Every line that holds the word "RESET" needs to be copied from the data below.

Records excerpted from a collection:
--
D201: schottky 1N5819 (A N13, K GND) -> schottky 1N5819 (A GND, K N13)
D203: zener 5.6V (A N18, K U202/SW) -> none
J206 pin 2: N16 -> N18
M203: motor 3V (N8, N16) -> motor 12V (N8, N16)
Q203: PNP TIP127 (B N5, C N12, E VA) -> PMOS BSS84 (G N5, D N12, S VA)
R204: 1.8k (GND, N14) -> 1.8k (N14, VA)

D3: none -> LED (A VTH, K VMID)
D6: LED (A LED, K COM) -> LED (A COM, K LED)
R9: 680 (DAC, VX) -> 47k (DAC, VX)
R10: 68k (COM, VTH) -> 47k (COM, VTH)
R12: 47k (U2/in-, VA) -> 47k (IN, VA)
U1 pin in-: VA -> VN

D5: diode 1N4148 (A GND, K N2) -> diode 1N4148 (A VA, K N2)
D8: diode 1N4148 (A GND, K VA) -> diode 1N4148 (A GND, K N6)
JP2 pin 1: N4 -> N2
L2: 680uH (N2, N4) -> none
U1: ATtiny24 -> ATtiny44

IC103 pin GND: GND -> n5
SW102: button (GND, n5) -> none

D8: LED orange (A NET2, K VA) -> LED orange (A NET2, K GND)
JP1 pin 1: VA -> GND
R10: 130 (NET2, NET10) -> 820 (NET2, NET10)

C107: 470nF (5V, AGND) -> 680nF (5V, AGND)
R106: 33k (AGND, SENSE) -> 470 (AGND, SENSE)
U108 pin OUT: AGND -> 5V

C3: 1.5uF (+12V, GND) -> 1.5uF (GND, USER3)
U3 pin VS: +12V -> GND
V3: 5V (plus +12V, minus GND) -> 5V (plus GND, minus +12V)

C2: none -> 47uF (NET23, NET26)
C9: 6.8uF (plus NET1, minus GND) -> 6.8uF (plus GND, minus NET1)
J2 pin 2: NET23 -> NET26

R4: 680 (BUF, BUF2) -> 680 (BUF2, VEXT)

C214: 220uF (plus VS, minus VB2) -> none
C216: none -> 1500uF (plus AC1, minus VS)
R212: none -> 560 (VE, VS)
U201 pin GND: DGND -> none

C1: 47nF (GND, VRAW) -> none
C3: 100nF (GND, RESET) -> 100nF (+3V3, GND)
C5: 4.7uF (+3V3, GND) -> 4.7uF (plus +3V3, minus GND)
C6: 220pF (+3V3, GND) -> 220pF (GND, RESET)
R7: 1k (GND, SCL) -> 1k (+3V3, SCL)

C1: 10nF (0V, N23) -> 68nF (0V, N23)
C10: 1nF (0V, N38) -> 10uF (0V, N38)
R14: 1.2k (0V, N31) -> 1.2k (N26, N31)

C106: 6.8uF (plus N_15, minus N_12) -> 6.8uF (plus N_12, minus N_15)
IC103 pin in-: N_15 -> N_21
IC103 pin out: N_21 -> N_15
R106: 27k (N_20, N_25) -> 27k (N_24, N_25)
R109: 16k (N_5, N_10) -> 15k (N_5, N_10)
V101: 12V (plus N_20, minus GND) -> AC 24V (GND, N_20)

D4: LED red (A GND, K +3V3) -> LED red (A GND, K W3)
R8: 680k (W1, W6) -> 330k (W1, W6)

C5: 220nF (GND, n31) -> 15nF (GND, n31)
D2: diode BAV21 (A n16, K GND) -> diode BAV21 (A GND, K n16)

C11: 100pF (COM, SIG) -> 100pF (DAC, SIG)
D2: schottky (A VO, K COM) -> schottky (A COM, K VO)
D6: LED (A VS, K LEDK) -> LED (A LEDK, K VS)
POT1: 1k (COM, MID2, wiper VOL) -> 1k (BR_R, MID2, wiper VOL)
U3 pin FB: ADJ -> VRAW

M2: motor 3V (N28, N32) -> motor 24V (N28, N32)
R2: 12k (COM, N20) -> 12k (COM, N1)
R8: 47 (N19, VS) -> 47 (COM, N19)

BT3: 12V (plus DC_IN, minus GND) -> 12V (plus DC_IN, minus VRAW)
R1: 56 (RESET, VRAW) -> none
--
Answer space:
C3: 100nF (GND, RESET) -> 100nF (+3V3, GND)
C6: 220pF (+3V3, GND) -> 220pF (GND, RESET)
R1: 56 (RESET, VRAW) -> none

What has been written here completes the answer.